# HOW TO COMPLETE THIS TASK:
Give a verbatim copy of the lines below, minus the pictures.

# EXERCISE DATA:
━━━━━━

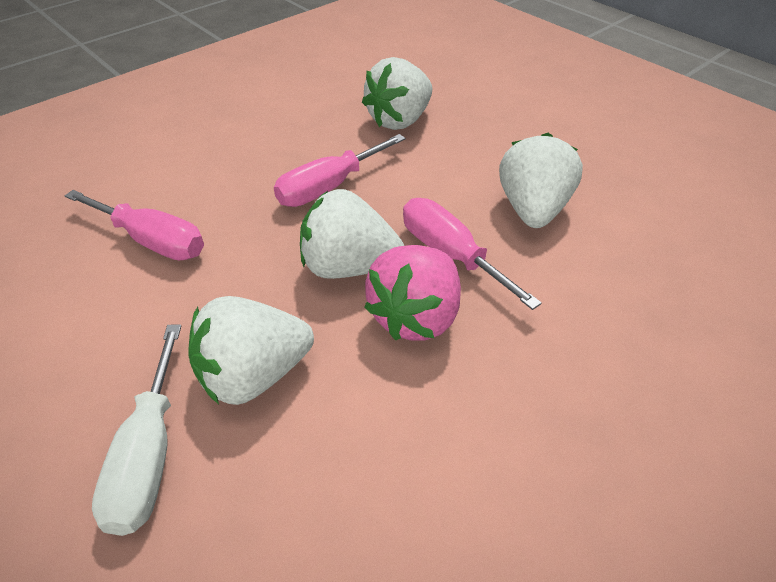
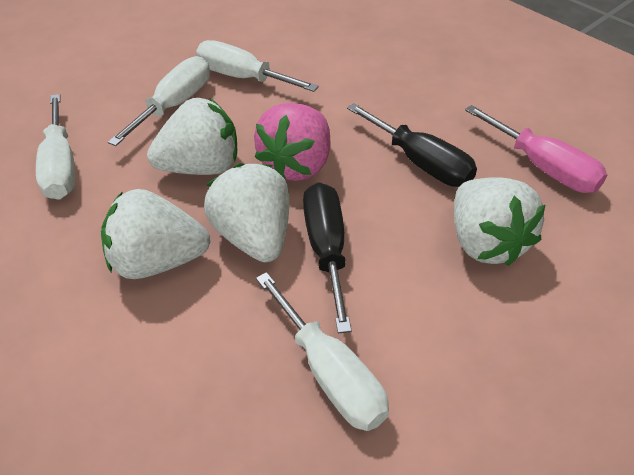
black screwdriver: 0 -> 2
pink screwdriver: 3 -> 1
white screwdriver: 1 -> 4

━━━━━━

# OUTPUT BELOW:
black screwdriver: 0 -> 2
pink screwdriver: 3 -> 1
white screwdriver: 1 -> 4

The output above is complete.